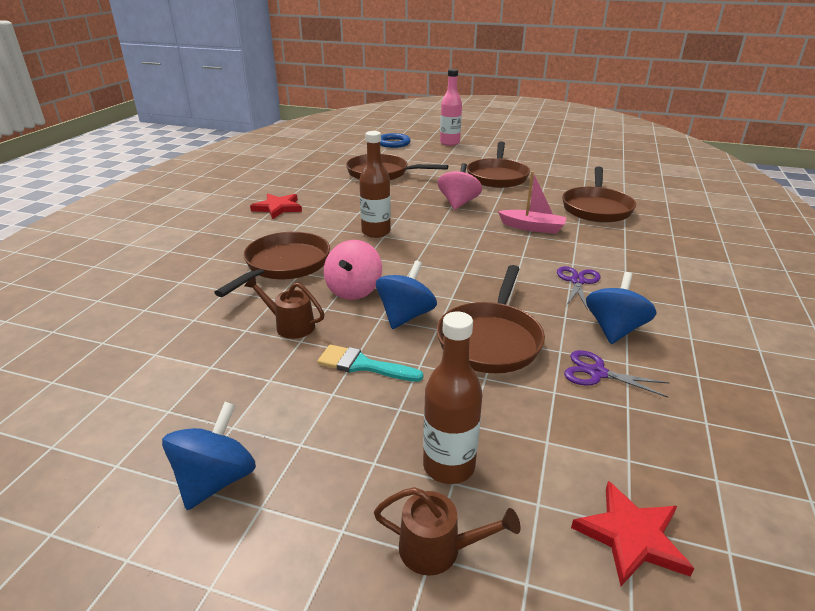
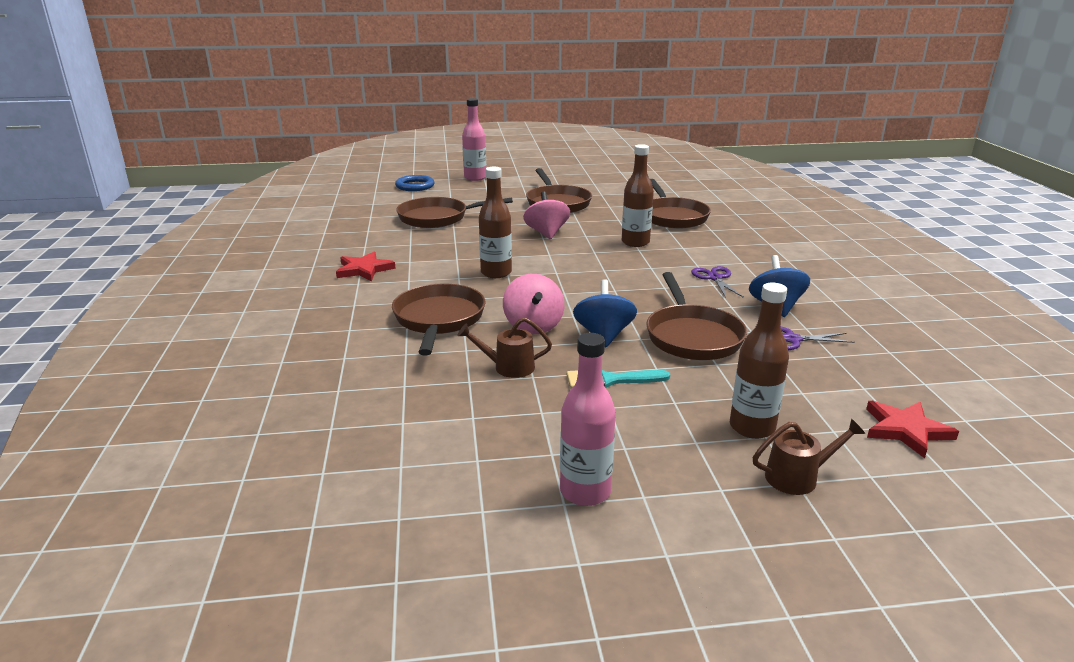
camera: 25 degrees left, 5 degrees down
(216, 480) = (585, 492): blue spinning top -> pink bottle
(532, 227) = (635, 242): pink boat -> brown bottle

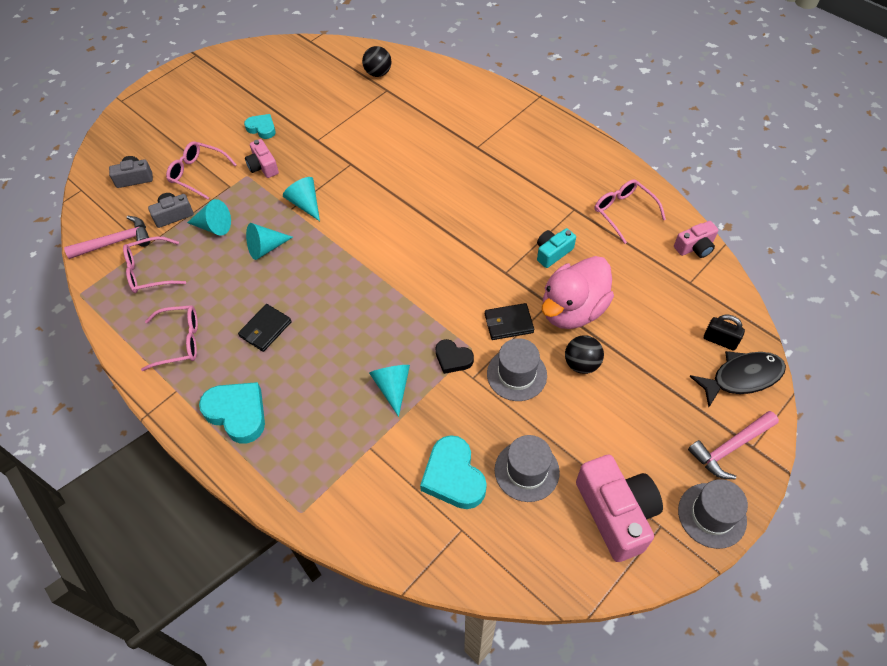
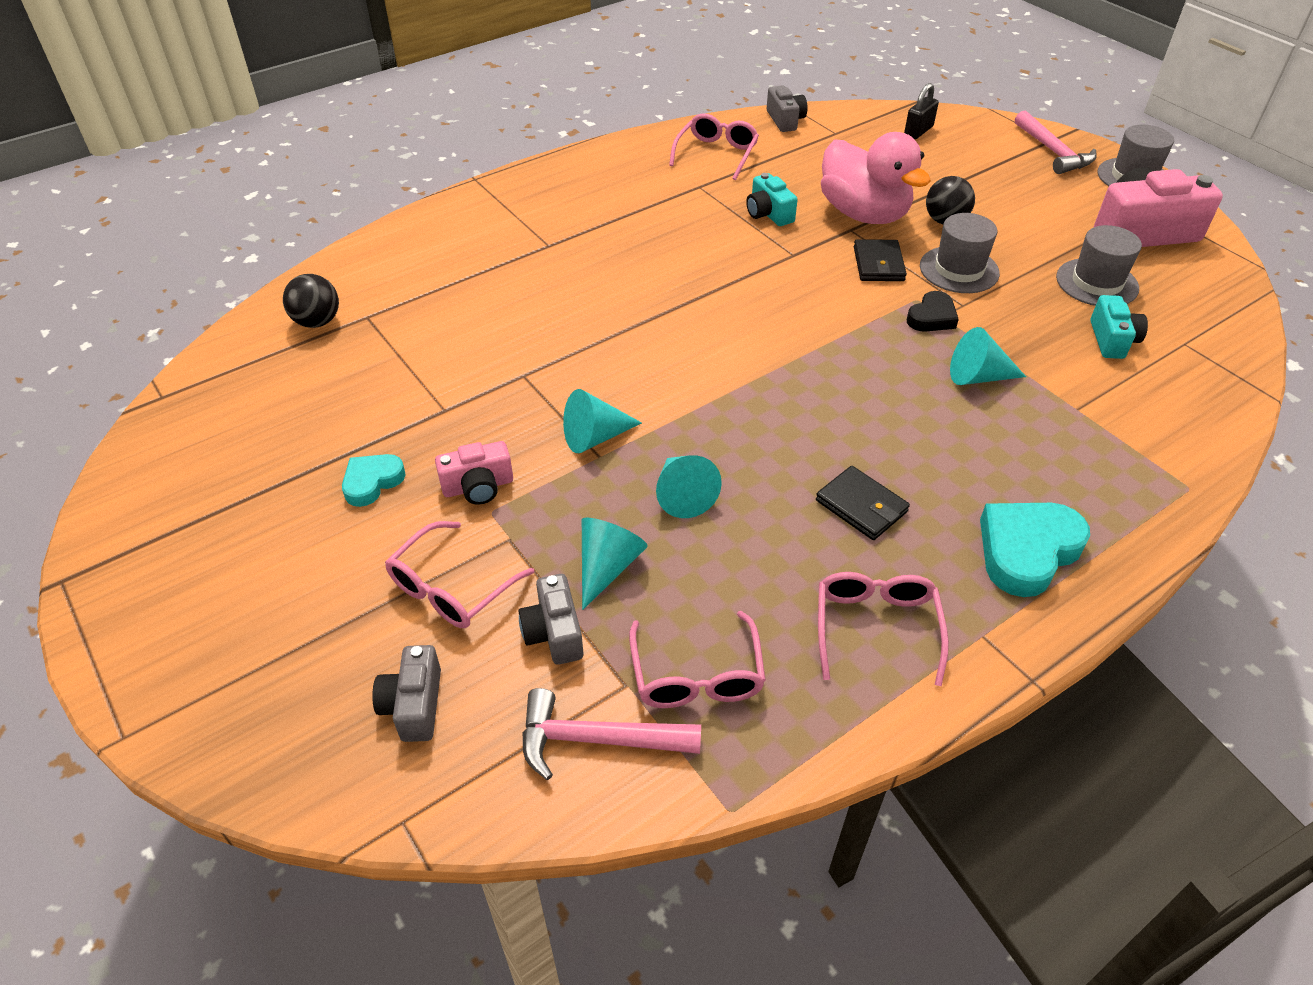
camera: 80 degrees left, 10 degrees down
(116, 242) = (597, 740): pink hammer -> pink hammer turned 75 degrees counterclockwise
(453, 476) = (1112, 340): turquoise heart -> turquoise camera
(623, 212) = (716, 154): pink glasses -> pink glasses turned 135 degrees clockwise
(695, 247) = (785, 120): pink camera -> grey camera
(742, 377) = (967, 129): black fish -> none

=-=-=

_TO DO_. Please print exactly the lines running from the line with "(216, 480) = (585, 492): blue" through the final line of the material, and nothing more. Keep pictures out.

_ANSWER SECTION_.
(216, 480) = (585, 492): blue spinning top -> pink bottle
(532, 227) = (635, 242): pink boat -> brown bottle

camera: 80 degrees left, 10 degrees down
(116, 242) = (597, 740): pink hammer -> pink hammer turned 75 degrees counterclockwise
(453, 476) = (1112, 340): turquoise heart -> turquoise camera
(623, 212) = (716, 154): pink glasses -> pink glasses turned 135 degrees clockwise
(695, 247) = (785, 120): pink camera -> grey camera
(742, 377) = (967, 129): black fish -> none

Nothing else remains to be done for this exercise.